** Available data follows **
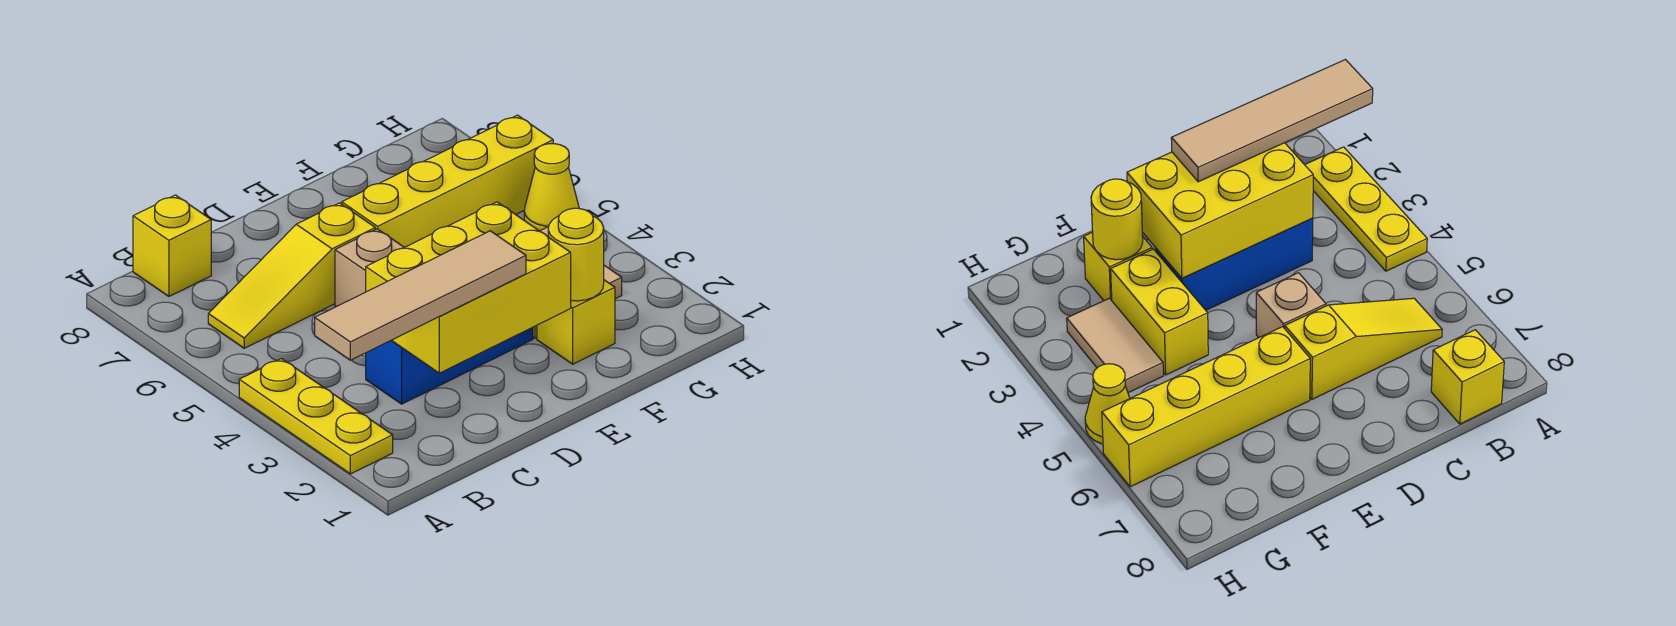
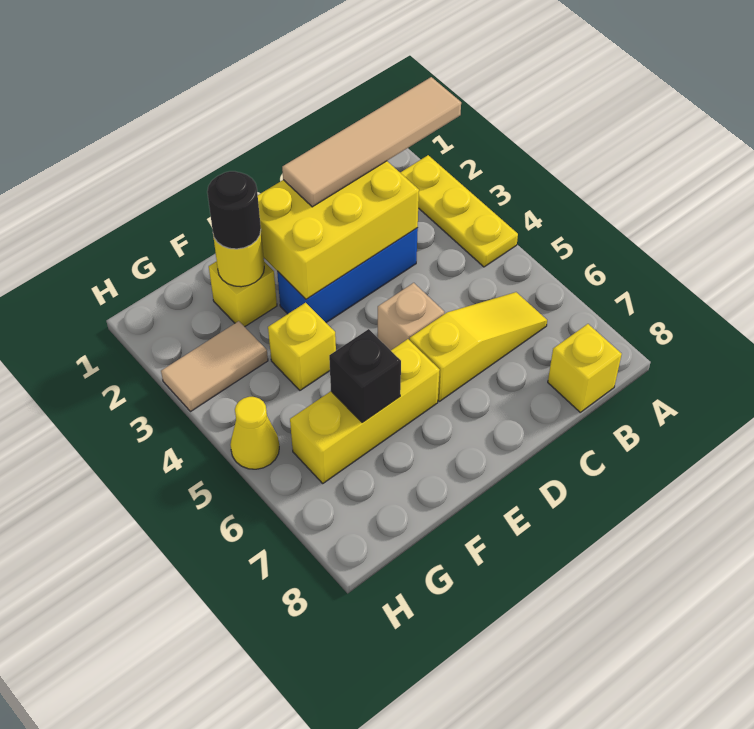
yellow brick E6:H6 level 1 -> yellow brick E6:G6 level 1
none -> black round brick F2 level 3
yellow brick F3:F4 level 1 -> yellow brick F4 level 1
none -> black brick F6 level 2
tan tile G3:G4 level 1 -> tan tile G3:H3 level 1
** End of Available data **
Set down every entry above exactly as written. Leave out all pictures.

yellow brick E6:H6 level 1 -> yellow brick E6:G6 level 1
none -> black round brick F2 level 3
yellow brick F3:F4 level 1 -> yellow brick F4 level 1
none -> black brick F6 level 2
tan tile G3:G4 level 1 -> tan tile G3:H3 level 1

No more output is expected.